-- Source material follows --
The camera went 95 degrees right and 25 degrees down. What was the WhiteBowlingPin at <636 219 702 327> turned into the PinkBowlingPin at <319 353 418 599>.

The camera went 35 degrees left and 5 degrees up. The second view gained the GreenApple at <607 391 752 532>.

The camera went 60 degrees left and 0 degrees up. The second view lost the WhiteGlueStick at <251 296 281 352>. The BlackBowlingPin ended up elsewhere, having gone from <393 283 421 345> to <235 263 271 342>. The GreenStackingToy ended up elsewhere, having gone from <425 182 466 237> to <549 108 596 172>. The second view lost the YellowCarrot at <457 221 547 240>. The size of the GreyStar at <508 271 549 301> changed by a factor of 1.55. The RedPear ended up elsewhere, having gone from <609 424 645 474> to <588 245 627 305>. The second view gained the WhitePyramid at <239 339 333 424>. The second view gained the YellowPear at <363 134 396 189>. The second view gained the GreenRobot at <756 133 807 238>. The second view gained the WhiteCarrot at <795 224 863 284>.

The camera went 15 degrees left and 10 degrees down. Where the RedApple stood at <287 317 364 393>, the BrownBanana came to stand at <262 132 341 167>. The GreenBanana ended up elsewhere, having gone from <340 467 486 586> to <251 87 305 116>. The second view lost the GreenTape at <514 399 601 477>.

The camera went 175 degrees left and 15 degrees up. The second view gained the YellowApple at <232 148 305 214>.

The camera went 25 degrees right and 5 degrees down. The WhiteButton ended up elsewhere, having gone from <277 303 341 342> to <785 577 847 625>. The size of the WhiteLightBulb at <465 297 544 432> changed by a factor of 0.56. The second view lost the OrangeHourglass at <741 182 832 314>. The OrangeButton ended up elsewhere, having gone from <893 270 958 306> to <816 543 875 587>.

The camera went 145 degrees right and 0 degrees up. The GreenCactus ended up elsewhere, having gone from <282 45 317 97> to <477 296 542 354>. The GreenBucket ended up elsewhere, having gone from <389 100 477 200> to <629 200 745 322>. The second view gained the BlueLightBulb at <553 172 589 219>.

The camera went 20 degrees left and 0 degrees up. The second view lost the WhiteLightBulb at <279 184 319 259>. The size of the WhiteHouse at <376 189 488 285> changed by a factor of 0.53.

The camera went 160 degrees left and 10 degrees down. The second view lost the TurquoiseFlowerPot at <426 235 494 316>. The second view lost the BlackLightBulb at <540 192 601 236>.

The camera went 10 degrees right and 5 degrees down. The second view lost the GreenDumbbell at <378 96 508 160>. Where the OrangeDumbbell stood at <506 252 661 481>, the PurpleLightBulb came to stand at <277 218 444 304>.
-- Source material concluded --
» Activity
Repeat the data exactly. Omit nothing.

» Final answer
The camera went 95 degrees right and 25 degrees down. What was the WhiteBowlingPin at <636 219 702 327> turned into the PinkBowlingPin at <319 353 418 599>.

The camera went 35 degrees left and 5 degrees up. The second view gained the GreenApple at <607 391 752 532>.

The camera went 60 degrees left and 0 degrees up. The second view lost the WhiteGlueStick at <251 296 281 352>. The BlackBowlingPin ended up elsewhere, having gone from <393 283 421 345> to <235 263 271 342>. The GreenStackingToy ended up elsewhere, having gone from <425 182 466 237> to <549 108 596 172>. The second view lost the YellowCarrot at <457 221 547 240>. The size of the GreyStar at <508 271 549 301> changed by a factor of 1.55. The RedPear ended up elsewhere, having gone from <609 424 645 474> to <588 245 627 305>. The second view gained the WhitePyramid at <239 339 333 424>. The second view gained the YellowPear at <363 134 396 189>. The second view gained the GreenRobot at <756 133 807 238>. The second view gained the WhiteCarrot at <795 224 863 284>.

The camera went 15 degrees left and 10 degrees down. Where the RedApple stood at <287 317 364 393>, the BrownBanana came to stand at <262 132 341 167>. The GreenBanana ended up elsewhere, having gone from <340 467 486 586> to <251 87 305 116>. The second view lost the GreenTape at <514 399 601 477>.

The camera went 175 degrees left and 15 degrees up. The second view gained the YellowApple at <232 148 305 214>.

The camera went 25 degrees right and 5 degrees down. The WhiteButton ended up elsewhere, having gone from <277 303 341 342> to <785 577 847 625>. The size of the WhiteLightBulb at <465 297 544 432> changed by a factor of 0.56. The second view lost the OrangeHourglass at <741 182 832 314>. The OrangeButton ended up elsewhere, having gone from <893 270 958 306> to <816 543 875 587>.

The camera went 145 degrees right and 0 degrees up. The GreenCactus ended up elsewhere, having gone from <282 45 317 97> to <477 296 542 354>. The GreenBucket ended up elsewhere, having gone from <389 100 477 200> to <629 200 745 322>. The second view gained the BlueLightBulb at <553 172 589 219>.

The camera went 20 degrees left and 0 degrees up. The second view lost the WhiteLightBulb at <279 184 319 259>. The size of the WhiteHouse at <376 189 488 285> changed by a factor of 0.53.

The camera went 160 degrees left and 10 degrees down. The second view lost the TurquoiseFlowerPot at <426 235 494 316>. The second view lost the BlackLightBulb at <540 192 601 236>.

The camera went 10 degrees right and 5 degrees down. The second view lost the GreenDumbbell at <378 96 508 160>. Where the OrangeDumbbell stood at <506 252 661 481>, the PurpleLightBulb came to stand at <277 218 444 304>.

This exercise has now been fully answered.